*** SUPPLIED ENTRIES
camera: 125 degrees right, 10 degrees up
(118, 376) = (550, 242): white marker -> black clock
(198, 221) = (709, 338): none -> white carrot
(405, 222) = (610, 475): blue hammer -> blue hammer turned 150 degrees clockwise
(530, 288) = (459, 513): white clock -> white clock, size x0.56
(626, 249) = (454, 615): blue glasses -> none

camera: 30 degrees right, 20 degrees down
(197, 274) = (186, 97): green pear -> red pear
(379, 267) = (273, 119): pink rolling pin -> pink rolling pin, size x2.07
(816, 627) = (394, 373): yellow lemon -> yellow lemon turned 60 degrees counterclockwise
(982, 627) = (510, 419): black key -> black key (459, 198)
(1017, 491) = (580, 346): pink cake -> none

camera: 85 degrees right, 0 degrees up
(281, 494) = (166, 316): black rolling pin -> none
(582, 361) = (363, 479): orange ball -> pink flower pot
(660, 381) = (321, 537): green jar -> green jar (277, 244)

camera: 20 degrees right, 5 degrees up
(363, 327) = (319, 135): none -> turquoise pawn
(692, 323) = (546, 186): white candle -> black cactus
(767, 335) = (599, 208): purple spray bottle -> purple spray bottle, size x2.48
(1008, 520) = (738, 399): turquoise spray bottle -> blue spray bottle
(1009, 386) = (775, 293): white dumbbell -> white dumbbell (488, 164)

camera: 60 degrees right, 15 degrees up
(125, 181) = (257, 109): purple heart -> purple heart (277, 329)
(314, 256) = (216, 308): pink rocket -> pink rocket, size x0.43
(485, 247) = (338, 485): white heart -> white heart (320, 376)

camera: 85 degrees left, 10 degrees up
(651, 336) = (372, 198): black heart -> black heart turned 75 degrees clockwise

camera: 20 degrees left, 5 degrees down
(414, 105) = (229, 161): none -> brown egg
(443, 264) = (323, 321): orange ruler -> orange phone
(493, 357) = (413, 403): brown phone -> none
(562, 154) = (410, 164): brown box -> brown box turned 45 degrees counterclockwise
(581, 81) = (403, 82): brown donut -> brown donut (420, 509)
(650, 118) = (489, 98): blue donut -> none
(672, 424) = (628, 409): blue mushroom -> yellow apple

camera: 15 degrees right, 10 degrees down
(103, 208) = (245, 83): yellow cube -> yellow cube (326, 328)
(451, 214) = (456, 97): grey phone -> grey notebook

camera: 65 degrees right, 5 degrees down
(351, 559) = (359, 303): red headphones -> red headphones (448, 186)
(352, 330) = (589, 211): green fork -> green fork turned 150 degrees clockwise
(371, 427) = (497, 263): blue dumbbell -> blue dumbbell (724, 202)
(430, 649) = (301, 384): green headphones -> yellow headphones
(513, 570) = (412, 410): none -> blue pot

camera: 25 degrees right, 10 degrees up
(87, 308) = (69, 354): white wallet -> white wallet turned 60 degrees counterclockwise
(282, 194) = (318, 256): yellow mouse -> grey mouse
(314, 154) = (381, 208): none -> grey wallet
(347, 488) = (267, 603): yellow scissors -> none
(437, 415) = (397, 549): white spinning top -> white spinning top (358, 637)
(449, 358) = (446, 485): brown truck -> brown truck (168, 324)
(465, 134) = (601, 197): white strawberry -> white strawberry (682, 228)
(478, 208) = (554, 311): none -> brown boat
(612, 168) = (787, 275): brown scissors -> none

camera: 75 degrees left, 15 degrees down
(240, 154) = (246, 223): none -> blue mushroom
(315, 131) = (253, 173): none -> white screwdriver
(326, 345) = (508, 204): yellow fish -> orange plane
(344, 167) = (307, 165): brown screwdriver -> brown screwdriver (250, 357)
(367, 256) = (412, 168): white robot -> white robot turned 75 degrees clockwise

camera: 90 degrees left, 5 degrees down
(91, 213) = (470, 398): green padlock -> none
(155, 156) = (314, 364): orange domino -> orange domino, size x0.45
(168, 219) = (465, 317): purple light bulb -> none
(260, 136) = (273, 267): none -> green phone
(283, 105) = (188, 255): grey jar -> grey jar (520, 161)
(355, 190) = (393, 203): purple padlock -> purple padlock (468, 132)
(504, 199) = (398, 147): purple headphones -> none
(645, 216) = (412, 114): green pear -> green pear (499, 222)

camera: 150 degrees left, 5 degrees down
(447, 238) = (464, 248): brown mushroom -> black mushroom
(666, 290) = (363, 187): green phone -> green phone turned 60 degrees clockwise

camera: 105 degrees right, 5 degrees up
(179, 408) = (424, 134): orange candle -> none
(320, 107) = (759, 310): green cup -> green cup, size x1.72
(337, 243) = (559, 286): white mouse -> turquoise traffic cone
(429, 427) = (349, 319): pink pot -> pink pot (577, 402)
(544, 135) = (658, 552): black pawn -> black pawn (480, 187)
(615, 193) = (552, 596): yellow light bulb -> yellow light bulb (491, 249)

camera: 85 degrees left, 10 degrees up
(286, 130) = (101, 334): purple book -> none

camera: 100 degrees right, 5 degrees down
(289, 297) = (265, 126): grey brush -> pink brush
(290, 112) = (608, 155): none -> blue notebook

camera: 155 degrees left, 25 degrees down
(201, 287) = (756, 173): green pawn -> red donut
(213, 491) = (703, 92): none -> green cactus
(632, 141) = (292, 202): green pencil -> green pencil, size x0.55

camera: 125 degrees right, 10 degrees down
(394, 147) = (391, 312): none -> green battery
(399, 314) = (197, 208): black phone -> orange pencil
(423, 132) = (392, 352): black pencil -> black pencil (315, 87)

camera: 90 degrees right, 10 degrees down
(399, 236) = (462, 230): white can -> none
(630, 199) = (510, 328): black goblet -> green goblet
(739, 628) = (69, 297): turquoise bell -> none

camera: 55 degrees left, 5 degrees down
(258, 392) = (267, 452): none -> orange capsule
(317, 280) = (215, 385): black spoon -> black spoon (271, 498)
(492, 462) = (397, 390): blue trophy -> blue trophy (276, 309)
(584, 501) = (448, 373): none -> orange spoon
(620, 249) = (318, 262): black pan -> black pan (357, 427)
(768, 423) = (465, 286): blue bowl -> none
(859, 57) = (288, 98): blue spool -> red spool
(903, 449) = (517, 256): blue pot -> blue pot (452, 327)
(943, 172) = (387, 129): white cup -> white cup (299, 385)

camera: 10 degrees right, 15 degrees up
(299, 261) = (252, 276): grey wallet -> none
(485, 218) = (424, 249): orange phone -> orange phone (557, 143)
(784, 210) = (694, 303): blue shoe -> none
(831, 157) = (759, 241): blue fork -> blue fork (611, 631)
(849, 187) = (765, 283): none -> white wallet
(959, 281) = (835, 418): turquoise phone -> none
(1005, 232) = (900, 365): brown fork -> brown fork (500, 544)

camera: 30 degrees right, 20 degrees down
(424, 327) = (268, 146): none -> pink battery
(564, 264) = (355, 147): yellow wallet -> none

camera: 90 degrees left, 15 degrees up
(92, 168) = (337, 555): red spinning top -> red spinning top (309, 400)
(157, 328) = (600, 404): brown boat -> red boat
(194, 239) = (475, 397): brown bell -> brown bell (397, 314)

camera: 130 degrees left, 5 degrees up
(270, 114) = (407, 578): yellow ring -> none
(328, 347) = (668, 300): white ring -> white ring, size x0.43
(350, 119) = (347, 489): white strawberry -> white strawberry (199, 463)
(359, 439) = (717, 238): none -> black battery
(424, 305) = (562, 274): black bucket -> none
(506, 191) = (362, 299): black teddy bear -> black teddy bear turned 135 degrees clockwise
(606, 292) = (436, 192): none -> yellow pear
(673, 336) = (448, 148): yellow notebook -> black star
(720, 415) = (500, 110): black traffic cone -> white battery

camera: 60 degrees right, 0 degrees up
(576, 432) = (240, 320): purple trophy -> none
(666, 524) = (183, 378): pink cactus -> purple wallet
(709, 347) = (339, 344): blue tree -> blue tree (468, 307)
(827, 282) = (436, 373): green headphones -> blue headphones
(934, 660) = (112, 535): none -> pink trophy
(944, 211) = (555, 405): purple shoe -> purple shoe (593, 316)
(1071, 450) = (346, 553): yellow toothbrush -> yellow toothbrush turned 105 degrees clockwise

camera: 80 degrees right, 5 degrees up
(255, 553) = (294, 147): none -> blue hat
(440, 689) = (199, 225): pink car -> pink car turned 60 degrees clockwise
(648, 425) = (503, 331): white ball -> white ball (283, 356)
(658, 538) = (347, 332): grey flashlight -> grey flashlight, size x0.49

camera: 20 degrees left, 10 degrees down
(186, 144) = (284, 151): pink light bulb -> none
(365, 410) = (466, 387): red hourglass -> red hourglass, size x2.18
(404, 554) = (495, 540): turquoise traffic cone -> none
******
**YOUR GOAL:** The expected answer is an exact copy of the lines above, beginning at the line with "(197, 274) = (186, 97): green" and ending at the line with "(982, 627) = (510, 419): black", with both ends in.

**RESPONSE:**
(197, 274) = (186, 97): green pear -> red pear
(379, 267) = (273, 119): pink rolling pin -> pink rolling pin, size x2.07
(816, 627) = (394, 373): yellow lemon -> yellow lemon turned 60 degrees counterclockwise
(982, 627) = (510, 419): black key -> black key (459, 198)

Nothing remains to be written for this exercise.